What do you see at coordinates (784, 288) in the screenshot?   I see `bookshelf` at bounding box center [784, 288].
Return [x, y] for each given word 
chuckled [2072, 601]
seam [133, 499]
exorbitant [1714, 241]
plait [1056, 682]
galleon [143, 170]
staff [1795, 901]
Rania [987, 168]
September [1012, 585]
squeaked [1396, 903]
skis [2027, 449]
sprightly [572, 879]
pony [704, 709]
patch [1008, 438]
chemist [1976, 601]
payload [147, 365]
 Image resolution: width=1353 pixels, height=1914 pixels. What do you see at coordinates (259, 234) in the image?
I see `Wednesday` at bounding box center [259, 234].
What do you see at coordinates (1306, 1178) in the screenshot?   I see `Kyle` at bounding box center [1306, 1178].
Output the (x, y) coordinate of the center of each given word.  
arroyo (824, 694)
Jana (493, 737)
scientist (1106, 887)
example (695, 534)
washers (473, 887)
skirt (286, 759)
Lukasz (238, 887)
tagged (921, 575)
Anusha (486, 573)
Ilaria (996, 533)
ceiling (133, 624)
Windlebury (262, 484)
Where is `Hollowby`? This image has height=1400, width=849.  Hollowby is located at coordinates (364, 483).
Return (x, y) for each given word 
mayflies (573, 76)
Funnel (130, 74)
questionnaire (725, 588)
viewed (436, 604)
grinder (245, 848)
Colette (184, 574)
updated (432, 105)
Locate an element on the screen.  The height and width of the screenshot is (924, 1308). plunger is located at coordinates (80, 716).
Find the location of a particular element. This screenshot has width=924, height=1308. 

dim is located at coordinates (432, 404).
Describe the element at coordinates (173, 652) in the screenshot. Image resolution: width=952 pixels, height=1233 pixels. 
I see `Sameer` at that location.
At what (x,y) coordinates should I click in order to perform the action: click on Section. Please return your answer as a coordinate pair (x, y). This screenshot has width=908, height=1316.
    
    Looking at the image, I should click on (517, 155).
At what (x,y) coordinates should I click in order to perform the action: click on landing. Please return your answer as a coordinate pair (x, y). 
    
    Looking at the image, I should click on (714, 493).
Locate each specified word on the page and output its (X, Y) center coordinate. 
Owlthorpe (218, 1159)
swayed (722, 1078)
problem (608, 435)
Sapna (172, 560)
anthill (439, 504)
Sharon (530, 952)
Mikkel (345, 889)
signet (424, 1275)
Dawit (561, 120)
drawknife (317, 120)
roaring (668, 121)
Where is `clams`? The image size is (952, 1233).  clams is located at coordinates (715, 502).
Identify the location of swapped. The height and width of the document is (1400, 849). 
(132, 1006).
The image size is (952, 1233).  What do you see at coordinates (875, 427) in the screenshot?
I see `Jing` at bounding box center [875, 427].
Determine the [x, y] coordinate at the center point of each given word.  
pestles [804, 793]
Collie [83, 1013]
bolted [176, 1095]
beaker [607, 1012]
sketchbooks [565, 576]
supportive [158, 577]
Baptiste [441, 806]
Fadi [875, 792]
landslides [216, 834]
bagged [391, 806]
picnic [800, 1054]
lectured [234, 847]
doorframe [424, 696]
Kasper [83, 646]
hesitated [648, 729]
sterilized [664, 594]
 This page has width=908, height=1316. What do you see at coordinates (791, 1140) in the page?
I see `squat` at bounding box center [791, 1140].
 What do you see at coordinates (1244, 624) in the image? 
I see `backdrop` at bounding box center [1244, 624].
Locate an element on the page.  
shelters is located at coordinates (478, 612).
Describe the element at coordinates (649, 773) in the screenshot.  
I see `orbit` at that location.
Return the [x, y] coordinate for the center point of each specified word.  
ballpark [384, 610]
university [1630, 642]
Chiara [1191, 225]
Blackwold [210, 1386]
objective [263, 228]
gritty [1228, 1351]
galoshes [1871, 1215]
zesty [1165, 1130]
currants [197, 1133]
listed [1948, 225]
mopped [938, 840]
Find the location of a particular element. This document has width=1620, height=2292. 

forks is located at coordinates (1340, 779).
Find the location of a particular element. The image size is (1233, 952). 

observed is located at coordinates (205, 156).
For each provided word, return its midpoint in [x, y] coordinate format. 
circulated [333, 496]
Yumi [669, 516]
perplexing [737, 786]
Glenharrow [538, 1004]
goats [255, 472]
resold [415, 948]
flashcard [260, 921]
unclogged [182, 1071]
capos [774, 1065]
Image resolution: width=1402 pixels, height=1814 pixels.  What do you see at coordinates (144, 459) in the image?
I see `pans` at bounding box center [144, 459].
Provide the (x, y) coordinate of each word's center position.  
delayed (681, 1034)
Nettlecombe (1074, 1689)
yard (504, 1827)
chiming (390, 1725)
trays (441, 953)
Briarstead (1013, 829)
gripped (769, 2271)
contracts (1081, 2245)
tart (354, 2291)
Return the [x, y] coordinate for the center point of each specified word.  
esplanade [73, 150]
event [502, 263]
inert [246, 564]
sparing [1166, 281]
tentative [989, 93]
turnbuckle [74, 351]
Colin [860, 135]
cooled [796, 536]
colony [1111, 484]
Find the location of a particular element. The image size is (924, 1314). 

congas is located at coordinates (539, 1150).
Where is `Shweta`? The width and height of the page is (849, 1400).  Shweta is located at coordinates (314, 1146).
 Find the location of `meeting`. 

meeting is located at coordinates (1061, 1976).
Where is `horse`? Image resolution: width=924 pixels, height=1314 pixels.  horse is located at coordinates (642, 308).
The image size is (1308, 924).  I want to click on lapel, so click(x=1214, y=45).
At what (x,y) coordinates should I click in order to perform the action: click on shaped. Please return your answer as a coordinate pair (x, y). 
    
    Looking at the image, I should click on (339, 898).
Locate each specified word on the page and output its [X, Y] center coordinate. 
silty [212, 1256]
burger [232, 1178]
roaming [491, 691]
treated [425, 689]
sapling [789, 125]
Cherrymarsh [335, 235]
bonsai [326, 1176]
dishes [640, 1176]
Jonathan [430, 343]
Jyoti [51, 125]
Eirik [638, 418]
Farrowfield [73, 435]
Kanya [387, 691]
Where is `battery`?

**Requirements:** Reproduce the entries above word for word, from the first line through the line that contains "chemist [1976, 601]", with both ends included.

**Solution to this task:**
What do you see at coordinates (784, 288) in the screenshot?   I see `bookshelf` at bounding box center [784, 288].
Return [x, y] for each given word 
chuckled [2072, 601]
seam [133, 499]
exorbitant [1714, 241]
plait [1056, 682]
galleon [143, 170]
staff [1795, 901]
Rania [987, 168]
September [1012, 585]
squeaked [1396, 903]
skis [2027, 449]
sprightly [572, 879]
pony [704, 709]
patch [1008, 438]
chemist [1976, 601]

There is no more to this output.